#### TASK REQUIREMENTS
Each entry below is to be copied verbatim.

#### GIVEN ENTRIES
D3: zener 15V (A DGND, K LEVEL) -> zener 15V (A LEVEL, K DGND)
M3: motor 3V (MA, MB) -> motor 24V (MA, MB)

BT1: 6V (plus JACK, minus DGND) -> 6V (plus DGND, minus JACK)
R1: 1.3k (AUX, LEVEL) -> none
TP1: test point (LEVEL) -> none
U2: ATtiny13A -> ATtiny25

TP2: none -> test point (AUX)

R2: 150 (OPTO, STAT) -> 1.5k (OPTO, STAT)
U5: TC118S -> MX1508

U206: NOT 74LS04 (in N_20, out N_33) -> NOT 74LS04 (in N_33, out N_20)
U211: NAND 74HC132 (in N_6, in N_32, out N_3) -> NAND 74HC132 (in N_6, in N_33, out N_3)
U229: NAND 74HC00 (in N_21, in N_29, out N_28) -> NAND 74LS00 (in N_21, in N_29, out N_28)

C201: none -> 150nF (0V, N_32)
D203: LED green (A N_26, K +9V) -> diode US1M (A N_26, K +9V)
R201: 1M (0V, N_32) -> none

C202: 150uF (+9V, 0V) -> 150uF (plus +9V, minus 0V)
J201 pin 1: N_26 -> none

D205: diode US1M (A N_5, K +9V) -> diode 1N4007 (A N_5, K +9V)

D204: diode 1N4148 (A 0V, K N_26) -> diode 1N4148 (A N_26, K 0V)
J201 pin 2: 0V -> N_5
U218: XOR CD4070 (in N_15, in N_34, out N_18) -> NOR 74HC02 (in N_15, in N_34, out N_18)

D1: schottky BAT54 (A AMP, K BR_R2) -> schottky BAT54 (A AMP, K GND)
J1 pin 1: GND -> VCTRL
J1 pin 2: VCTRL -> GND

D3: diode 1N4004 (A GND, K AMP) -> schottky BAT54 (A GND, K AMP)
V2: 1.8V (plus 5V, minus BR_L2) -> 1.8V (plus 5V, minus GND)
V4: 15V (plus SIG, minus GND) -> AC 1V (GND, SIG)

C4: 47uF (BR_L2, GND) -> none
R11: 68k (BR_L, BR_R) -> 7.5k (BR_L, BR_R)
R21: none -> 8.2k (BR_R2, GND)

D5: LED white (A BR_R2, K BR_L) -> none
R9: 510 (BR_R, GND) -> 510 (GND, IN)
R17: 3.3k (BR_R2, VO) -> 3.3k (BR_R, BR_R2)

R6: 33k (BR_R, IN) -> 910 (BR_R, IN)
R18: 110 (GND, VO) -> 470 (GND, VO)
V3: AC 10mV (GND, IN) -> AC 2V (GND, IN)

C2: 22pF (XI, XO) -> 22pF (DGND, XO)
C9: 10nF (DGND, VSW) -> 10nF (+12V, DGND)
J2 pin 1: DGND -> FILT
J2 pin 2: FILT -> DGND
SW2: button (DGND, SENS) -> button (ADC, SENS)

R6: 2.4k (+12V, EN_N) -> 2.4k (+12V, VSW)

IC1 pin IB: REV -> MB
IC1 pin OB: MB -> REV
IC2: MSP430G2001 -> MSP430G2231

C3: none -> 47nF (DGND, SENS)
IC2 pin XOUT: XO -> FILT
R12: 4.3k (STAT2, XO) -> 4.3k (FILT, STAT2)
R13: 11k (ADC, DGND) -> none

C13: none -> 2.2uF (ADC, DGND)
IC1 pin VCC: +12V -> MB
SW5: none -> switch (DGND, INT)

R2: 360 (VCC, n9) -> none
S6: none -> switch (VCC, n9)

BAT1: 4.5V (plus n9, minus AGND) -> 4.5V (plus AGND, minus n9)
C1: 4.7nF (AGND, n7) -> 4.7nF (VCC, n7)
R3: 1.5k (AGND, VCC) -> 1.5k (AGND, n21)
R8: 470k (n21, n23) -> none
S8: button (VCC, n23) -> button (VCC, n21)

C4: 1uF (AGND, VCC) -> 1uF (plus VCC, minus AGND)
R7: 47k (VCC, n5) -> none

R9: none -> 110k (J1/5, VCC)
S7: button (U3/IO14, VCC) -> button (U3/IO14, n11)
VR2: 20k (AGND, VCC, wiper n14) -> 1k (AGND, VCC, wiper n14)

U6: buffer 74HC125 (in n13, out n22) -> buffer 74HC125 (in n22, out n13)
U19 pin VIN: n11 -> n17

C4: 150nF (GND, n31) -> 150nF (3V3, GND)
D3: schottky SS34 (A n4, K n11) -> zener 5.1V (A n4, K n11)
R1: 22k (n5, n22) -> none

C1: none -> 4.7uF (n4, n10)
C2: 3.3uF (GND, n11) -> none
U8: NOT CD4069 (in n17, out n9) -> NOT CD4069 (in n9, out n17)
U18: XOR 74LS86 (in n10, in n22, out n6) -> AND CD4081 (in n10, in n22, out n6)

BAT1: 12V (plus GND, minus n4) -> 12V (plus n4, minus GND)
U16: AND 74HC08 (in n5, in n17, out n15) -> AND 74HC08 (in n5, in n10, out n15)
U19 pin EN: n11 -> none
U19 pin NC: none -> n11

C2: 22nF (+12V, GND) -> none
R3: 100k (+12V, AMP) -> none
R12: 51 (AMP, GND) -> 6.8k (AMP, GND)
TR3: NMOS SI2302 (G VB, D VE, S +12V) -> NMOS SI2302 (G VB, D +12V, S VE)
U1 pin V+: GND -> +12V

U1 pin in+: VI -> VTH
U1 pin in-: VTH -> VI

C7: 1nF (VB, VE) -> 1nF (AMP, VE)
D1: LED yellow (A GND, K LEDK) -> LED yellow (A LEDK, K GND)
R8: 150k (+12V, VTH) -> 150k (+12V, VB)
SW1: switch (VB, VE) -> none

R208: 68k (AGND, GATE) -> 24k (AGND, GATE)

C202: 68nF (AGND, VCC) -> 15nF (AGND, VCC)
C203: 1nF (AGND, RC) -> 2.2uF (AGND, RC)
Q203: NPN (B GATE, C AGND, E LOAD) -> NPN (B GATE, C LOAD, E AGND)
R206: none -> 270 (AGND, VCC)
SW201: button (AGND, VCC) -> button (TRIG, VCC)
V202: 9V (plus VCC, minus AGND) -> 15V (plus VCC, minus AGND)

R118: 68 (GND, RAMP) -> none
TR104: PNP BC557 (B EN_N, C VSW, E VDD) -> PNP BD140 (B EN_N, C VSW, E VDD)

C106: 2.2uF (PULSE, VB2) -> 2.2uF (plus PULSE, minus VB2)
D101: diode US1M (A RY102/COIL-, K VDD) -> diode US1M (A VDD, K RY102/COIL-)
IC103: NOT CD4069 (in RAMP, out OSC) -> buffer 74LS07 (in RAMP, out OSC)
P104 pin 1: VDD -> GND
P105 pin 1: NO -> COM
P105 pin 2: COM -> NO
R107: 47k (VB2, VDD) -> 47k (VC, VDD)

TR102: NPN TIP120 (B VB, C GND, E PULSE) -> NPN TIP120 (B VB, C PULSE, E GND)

#### ANSWER FOR THE TASK
D3: zener 15V (A DGND, K LEVEL) -> zener 15V (A LEVEL, K DGND)
M3: motor 3V (MA, MB) -> motor 24V (MA, MB)

BT1: 6V (plus JACK, minus DGND) -> 6V (plus DGND, minus JACK)
R1: 1.3k (AUX, LEVEL) -> none
TP1: test point (LEVEL) -> none
U2: ATtiny13A -> ATtiny25

TP2: none -> test point (AUX)

R2: 150 (OPTO, STAT) -> 1.5k (OPTO, STAT)
U5: TC118S -> MX1508

U206: NOT 74LS04 (in N_20, out N_33) -> NOT 74LS04 (in N_33, out N_20)
U211: NAND 74HC132 (in N_6, in N_32, out N_3) -> NAND 74HC132 (in N_6, in N_33, out N_3)
U229: NAND 74HC00 (in N_21, in N_29, out N_28) -> NAND 74LS00 (in N_21, in N_29, out N_28)

C201: none -> 150nF (0V, N_32)
D203: LED green (A N_26, K +9V) -> diode US1M (A N_26, K +9V)
R201: 1M (0V, N_32) -> none

C202: 150uF (+9V, 0V) -> 150uF (plus +9V, minus 0V)
J201 pin 1: N_26 -> none

D205: diode US1M (A N_5, K +9V) -> diode 1N4007 (A N_5, K +9V)

D204: diode 1N4148 (A 0V, K N_26) -> diode 1N4148 (A N_26, K 0V)
J201 pin 2: 0V -> N_5
U218: XOR CD4070 (in N_15, in N_34, out N_18) -> NOR 74HC02 (in N_15, in N_34, out N_18)

D1: schottky BAT54 (A AMP, K BR_R2) -> schottky BAT54 (A AMP, K GND)
J1 pin 1: GND -> VCTRL
J1 pin 2: VCTRL -> GND

D3: diode 1N4004 (A GND, K AMP) -> schottky BAT54 (A GND, K AMP)
V2: 1.8V (plus 5V, minus BR_L2) -> 1.8V (plus 5V, minus GND)
V4: 15V (plus SIG, minus GND) -> AC 1V (GND, SIG)

C4: 47uF (BR_L2, GND) -> none
R11: 68k (BR_L, BR_R) -> 7.5k (BR_L, BR_R)
R21: none -> 8.2k (BR_R2, GND)

D5: LED white (A BR_R2, K BR_L) -> none
R9: 510 (BR_R, GND) -> 510 (GND, IN)
R17: 3.3k (BR_R2, VO) -> 3.3k (BR_R, BR_R2)

R6: 33k (BR_R, IN) -> 910 (BR_R, IN)
R18: 110 (GND, VO) -> 470 (GND, VO)
V3: AC 10mV (GND, IN) -> AC 2V (GND, IN)

C2: 22pF (XI, XO) -> 22pF (DGND, XO)
C9: 10nF (DGND, VSW) -> 10nF (+12V, DGND)
J2 pin 1: DGND -> FILT
J2 pin 2: FILT -> DGND
SW2: button (DGND, SENS) -> button (ADC, SENS)

R6: 2.4k (+12V, EN_N) -> 2.4k (+12V, VSW)

IC1 pin IB: REV -> MB
IC1 pin OB: MB -> REV
IC2: MSP430G2001 -> MSP430G2231

C3: none -> 47nF (DGND, SENS)
IC2 pin XOUT: XO -> FILT
R12: 4.3k (STAT2, XO) -> 4.3k (FILT, STAT2)
R13: 11k (ADC, DGND) -> none

C13: none -> 2.2uF (ADC, DGND)
IC1 pin VCC: +12V -> MB
SW5: none -> switch (DGND, INT)

R2: 360 (VCC, n9) -> none
S6: none -> switch (VCC, n9)

BAT1: 4.5V (plus n9, minus AGND) -> 4.5V (plus AGND, minus n9)
C1: 4.7nF (AGND, n7) -> 4.7nF (VCC, n7)
R3: 1.5k (AGND, VCC) -> 1.5k (AGND, n21)
R8: 470k (n21, n23) -> none
S8: button (VCC, n23) -> button (VCC, n21)

C4: 1uF (AGND, VCC) -> 1uF (plus VCC, minus AGND)
R7: 47k (VCC, n5) -> none

R9: none -> 110k (J1/5, VCC)
S7: button (U3/IO14, VCC) -> button (U3/IO14, n11)
VR2: 20k (AGND, VCC, wiper n14) -> 1k (AGND, VCC, wiper n14)

U6: buffer 74HC125 (in n13, out n22) -> buffer 74HC125 (in n22, out n13)
U19 pin VIN: n11 -> n17

C4: 150nF (GND, n31) -> 150nF (3V3, GND)
D3: schottky SS34 (A n4, K n11) -> zener 5.1V (A n4, K n11)
R1: 22k (n5, n22) -> none

C1: none -> 4.7uF (n4, n10)
C2: 3.3uF (GND, n11) -> none
U8: NOT CD4069 (in n17, out n9) -> NOT CD4069 (in n9, out n17)
U18: XOR 74LS86 (in n10, in n22, out n6) -> AND CD4081 (in n10, in n22, out n6)

BAT1: 12V (plus GND, minus n4) -> 12V (plus n4, minus GND)
U16: AND 74HC08 (in n5, in n17, out n15) -> AND 74HC08 (in n5, in n10, out n15)
U19 pin EN: n11 -> none
U19 pin NC: none -> n11

C2: 22nF (+12V, GND) -> none
R3: 100k (+12V, AMP) -> none
R12: 51 (AMP, GND) -> 6.8k (AMP, GND)
TR3: NMOS SI2302 (G VB, D VE, S +12V) -> NMOS SI2302 (G VB, D +12V, S VE)
U1 pin V+: GND -> +12V

U1 pin in+: VI -> VTH
U1 pin in-: VTH -> VI

C7: 1nF (VB, VE) -> 1nF (AMP, VE)
D1: LED yellow (A GND, K LEDK) -> LED yellow (A LEDK, K GND)
R8: 150k (+12V, VTH) -> 150k (+12V, VB)
SW1: switch (VB, VE) -> none

R208: 68k (AGND, GATE) -> 24k (AGND, GATE)

C202: 68nF (AGND, VCC) -> 15nF (AGND, VCC)
C203: 1nF (AGND, RC) -> 2.2uF (AGND, RC)
Q203: NPN (B GATE, C AGND, E LOAD) -> NPN (B GATE, C LOAD, E AGND)
R206: none -> 270 (AGND, VCC)
SW201: button (AGND, VCC) -> button (TRIG, VCC)
V202: 9V (plus VCC, minus AGND) -> 15V (plus VCC, minus AGND)

R118: 68 (GND, RAMP) -> none
TR104: PNP BC557 (B EN_N, C VSW, E VDD) -> PNP BD140 (B EN_N, C VSW, E VDD)

C106: 2.2uF (PULSE, VB2) -> 2.2uF (plus PULSE, minus VB2)
D101: diode US1M (A RY102/COIL-, K VDD) -> diode US1M (A VDD, K RY102/COIL-)
IC103: NOT CD4069 (in RAMP, out OSC) -> buffer 74LS07 (in RAMP, out OSC)
P104 pin 1: VDD -> GND
P105 pin 1: NO -> COM
P105 pin 2: COM -> NO
R107: 47k (VB2, VDD) -> 47k (VC, VDD)

TR102: NPN TIP120 (B VB, C GND, E PULSE) -> NPN TIP120 (B VB, C PULSE, E GND)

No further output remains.